Dataset excerpts:
▼▼▼
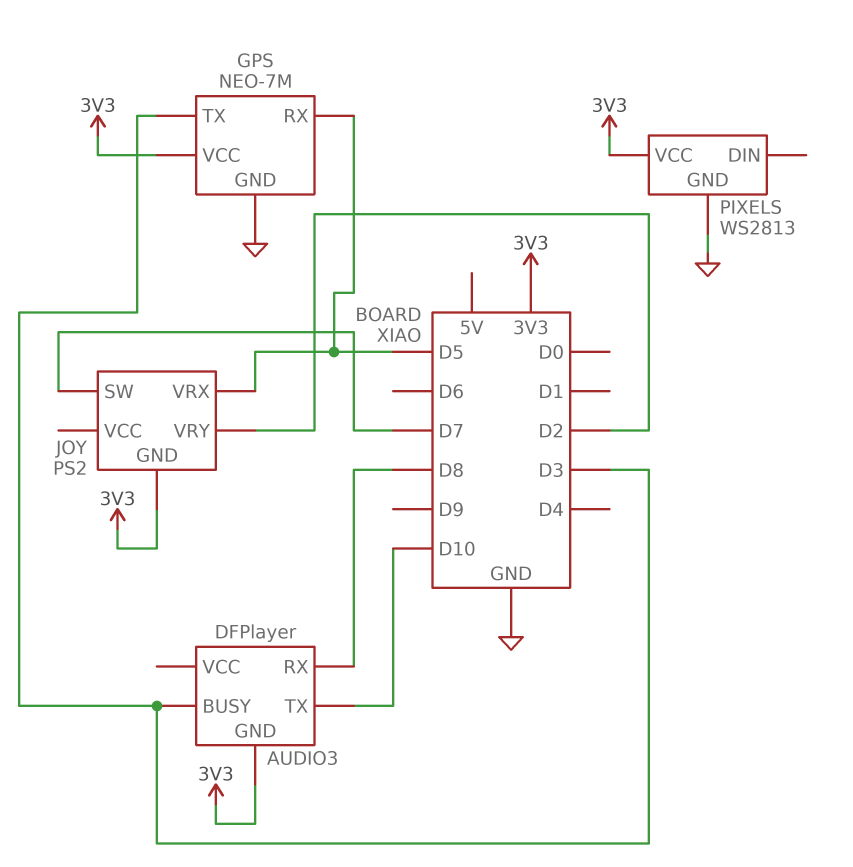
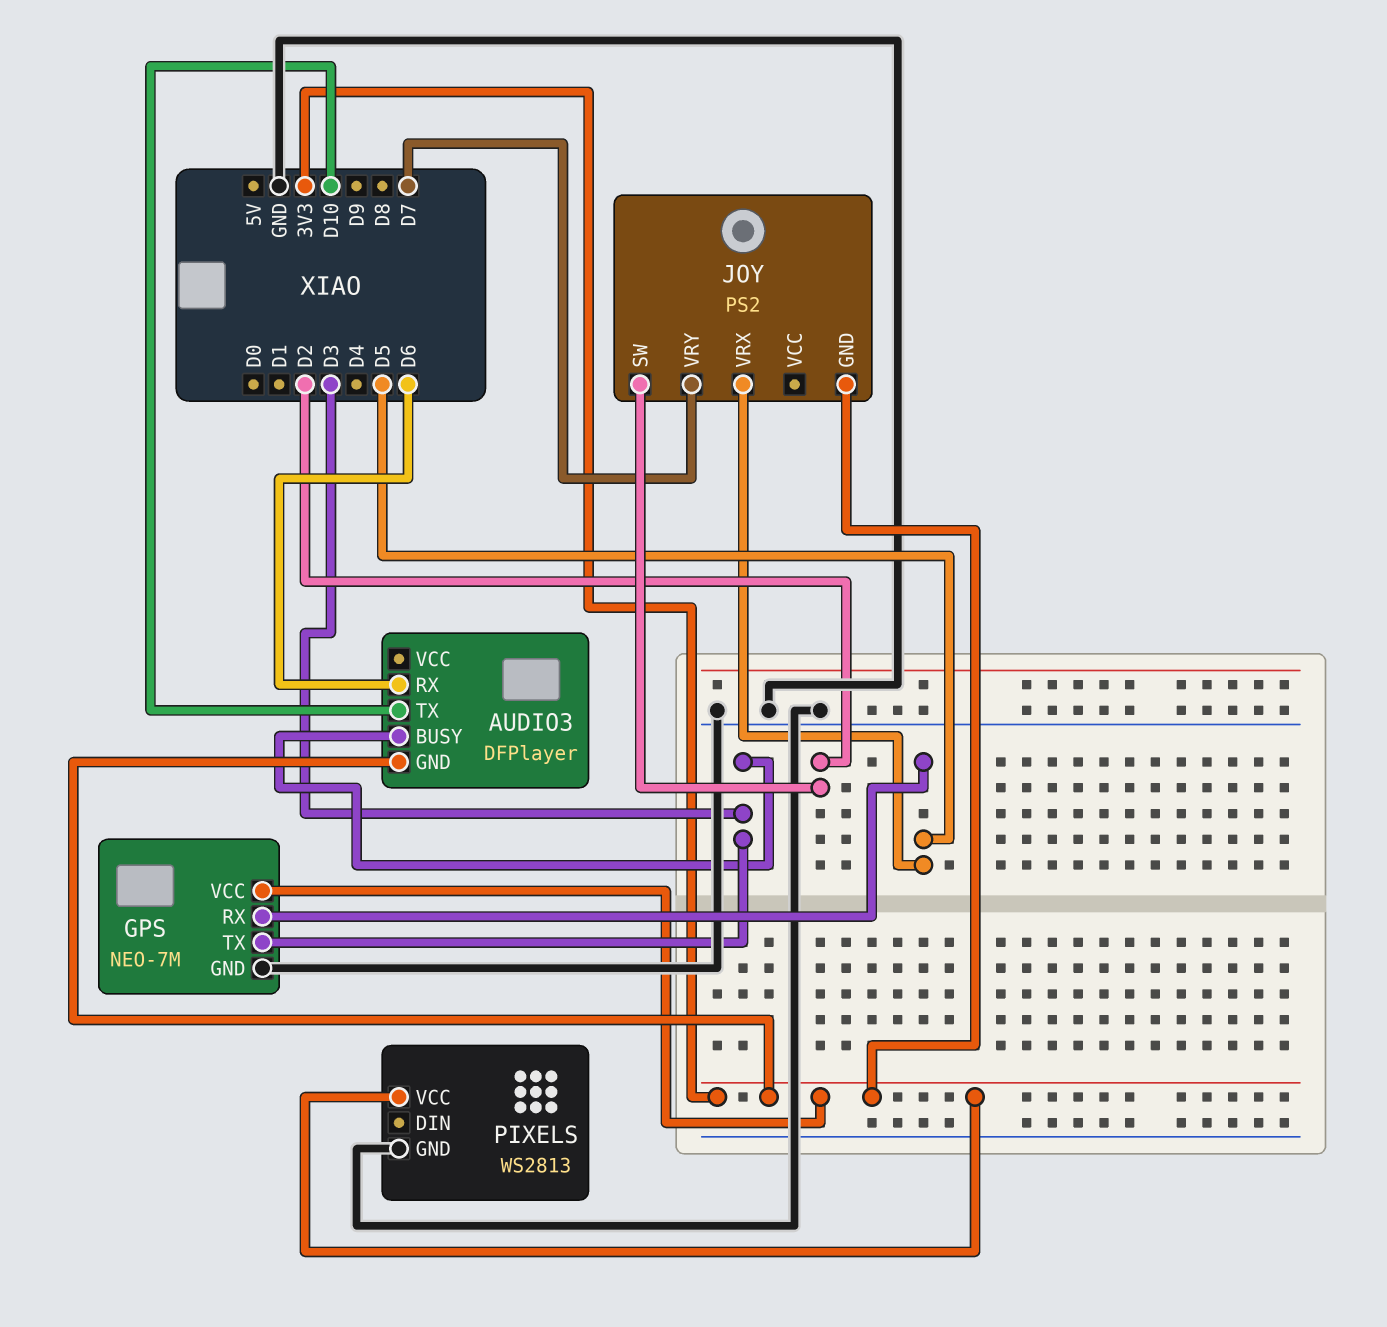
AUDIO3 pin RX: D8 -> D6
JOY pin SW: D7 -> D2
JOY pin VRY: D2 -> D7

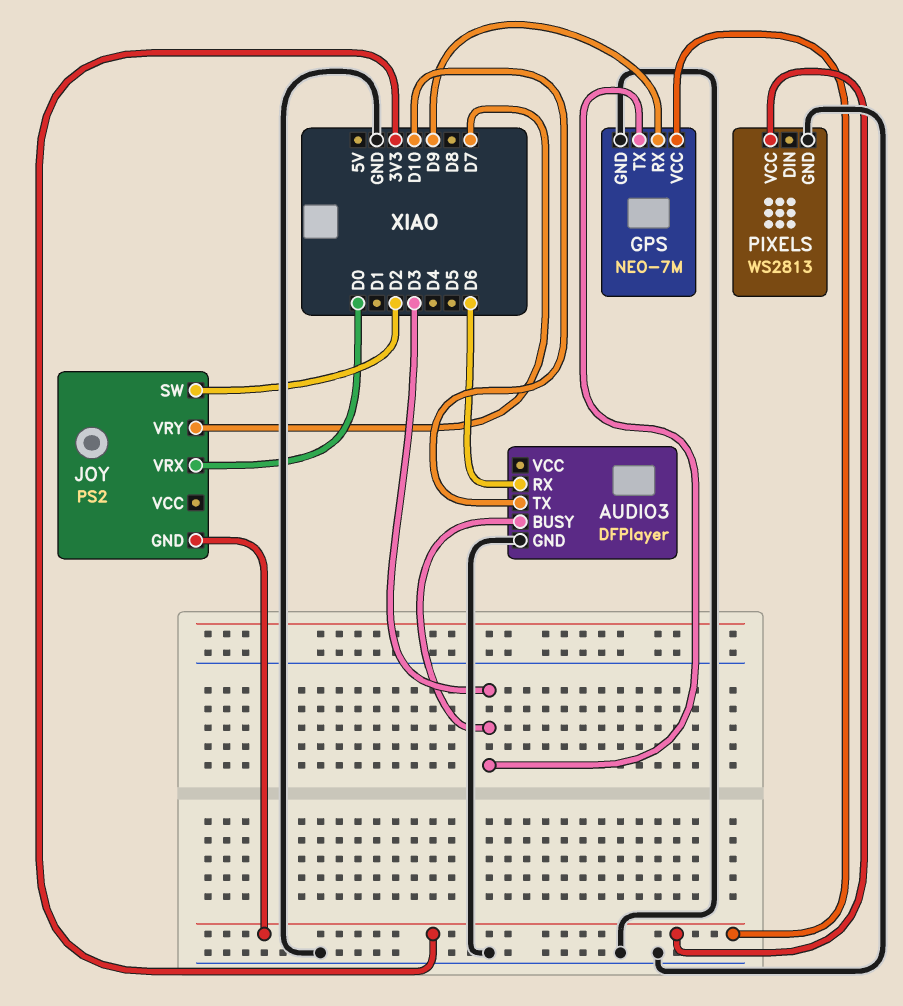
AUDIO3 pin GND: 3V3 -> GND
GPS pin RX: D5 -> D9
JOY pin VRX: D5 -> D0

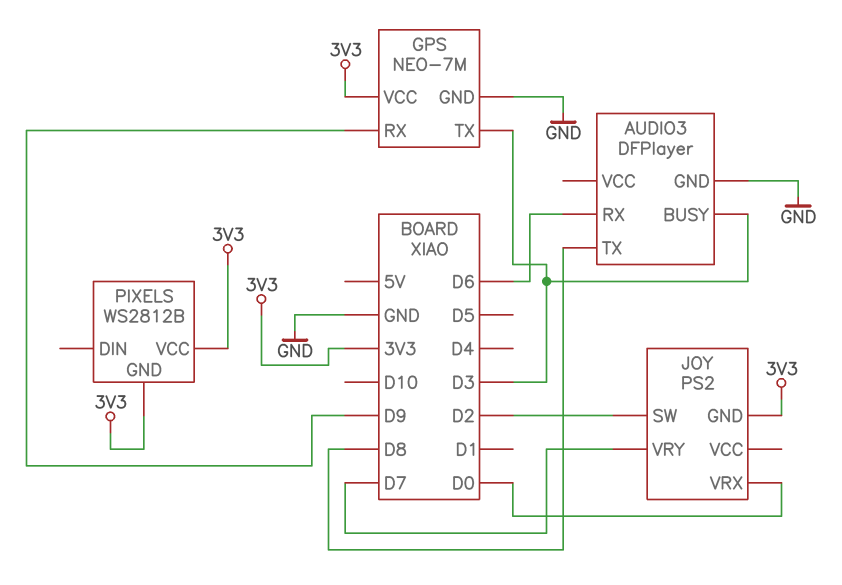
AUDIO3 pin TX: D10 -> D8
PIXELS: WS2813 -> WS2812B
PIXELS pin GND: GND -> 3V3

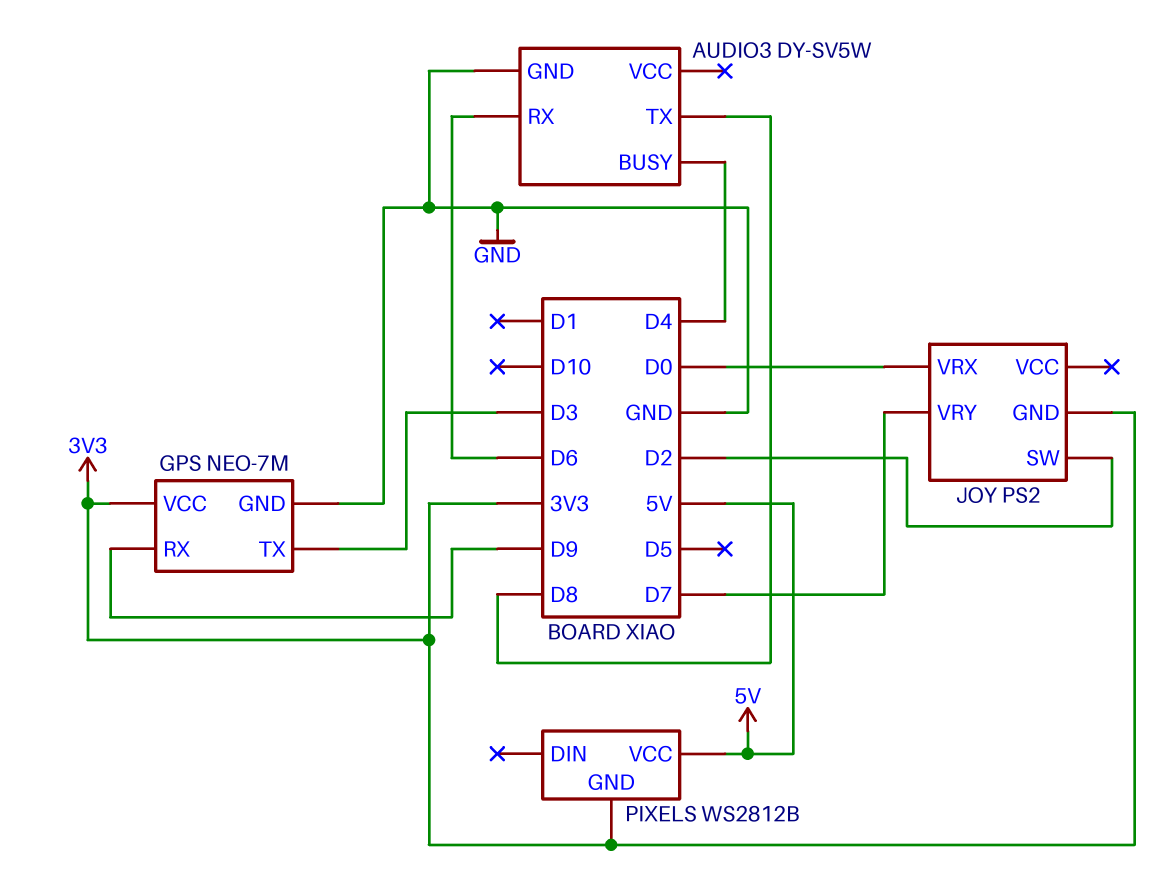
AUDIO3: DFPlayer -> DY-SV5W
AUDIO3 pin BUSY: D3 -> D4
PIXELS pin VCC: 3V3 -> 5V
▲▲▲
EXERCISE PROMPT:
Show a copy of each line from the data that includes the word "PIXELS".

WRITTEN SOLUTION:
PIXELS: WS2813 -> WS2812B
PIXELS pin GND: GND -> 3V3
PIXELS pin VCC: 3V3 -> 5V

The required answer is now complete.